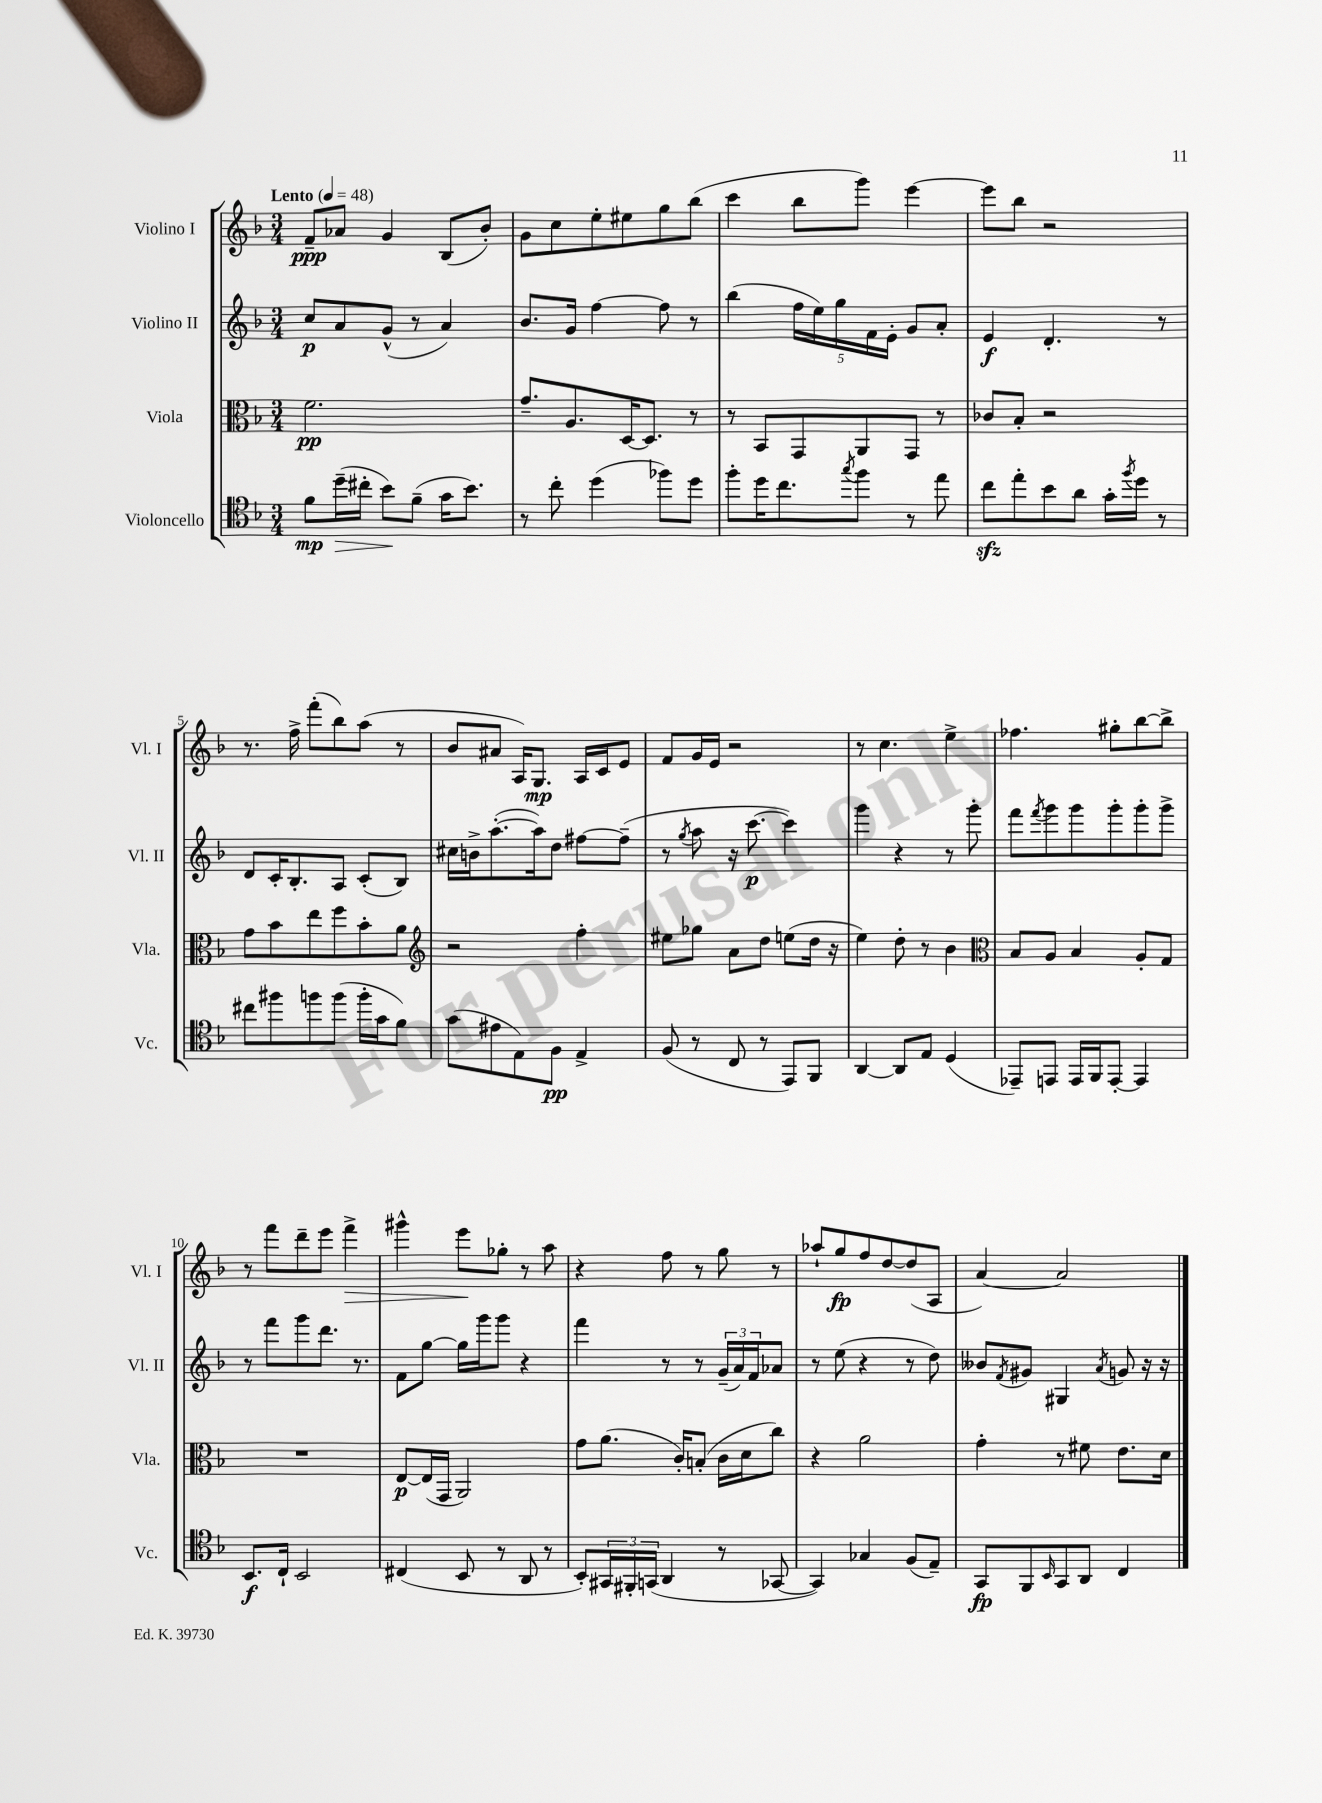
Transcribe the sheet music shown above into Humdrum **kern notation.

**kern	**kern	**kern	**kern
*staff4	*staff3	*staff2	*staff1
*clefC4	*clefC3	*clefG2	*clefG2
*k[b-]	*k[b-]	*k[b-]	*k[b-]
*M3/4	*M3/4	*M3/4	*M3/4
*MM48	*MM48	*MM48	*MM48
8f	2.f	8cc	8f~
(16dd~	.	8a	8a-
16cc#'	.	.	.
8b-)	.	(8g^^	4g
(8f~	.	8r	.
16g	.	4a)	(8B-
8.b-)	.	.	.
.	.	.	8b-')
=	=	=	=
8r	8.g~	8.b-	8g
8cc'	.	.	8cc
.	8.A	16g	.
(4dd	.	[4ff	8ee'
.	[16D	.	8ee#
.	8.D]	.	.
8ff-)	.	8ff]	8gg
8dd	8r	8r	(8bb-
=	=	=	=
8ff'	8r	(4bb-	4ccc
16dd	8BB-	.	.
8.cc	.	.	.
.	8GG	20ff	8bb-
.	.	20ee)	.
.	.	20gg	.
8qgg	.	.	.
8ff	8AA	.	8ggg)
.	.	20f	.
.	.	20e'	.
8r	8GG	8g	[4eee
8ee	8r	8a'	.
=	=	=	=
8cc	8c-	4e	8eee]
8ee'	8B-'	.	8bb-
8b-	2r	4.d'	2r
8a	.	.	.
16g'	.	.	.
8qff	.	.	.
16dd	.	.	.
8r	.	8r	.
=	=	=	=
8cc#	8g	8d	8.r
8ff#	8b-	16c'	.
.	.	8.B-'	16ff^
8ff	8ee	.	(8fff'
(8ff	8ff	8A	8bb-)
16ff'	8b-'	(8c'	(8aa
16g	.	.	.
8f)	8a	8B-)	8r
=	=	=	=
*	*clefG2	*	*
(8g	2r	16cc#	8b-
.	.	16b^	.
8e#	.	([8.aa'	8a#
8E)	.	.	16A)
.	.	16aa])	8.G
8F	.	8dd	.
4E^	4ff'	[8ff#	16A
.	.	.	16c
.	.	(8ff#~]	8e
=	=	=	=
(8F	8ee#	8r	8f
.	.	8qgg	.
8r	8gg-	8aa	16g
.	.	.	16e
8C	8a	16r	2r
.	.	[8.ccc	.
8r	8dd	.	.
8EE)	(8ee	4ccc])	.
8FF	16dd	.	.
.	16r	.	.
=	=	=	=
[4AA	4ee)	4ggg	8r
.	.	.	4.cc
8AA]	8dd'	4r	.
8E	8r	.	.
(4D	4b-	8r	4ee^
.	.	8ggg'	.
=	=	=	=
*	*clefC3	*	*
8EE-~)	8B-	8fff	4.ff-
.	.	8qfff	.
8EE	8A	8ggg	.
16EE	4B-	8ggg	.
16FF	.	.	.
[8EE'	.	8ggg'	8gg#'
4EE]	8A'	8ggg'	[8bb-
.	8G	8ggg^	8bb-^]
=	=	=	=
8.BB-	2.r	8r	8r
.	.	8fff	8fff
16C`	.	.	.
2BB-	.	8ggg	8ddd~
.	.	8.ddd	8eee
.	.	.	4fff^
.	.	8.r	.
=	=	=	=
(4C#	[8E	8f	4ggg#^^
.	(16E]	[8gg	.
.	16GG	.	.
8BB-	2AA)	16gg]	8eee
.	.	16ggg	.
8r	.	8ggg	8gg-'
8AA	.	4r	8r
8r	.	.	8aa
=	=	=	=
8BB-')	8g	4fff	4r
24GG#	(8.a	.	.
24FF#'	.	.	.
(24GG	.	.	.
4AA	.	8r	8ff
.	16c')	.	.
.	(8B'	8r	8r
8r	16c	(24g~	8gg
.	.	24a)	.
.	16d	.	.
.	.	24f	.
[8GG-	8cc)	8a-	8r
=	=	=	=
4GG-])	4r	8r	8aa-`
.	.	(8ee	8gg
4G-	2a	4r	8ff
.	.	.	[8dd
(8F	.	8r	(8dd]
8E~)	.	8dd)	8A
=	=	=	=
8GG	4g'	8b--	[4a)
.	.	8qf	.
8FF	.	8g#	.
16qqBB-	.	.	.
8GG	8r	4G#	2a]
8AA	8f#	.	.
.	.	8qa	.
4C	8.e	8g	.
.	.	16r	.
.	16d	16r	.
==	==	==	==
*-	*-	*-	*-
━━━━━━━━━━━━━━━━━━━━
Task to carry out:
Pick out every line in the items above that contains the string "kern", and copy each of those lines.

Output of the task:
Transcribe the sheet music shown above into Humdrum **kern notation.
**kern	**kern	**kern	**kern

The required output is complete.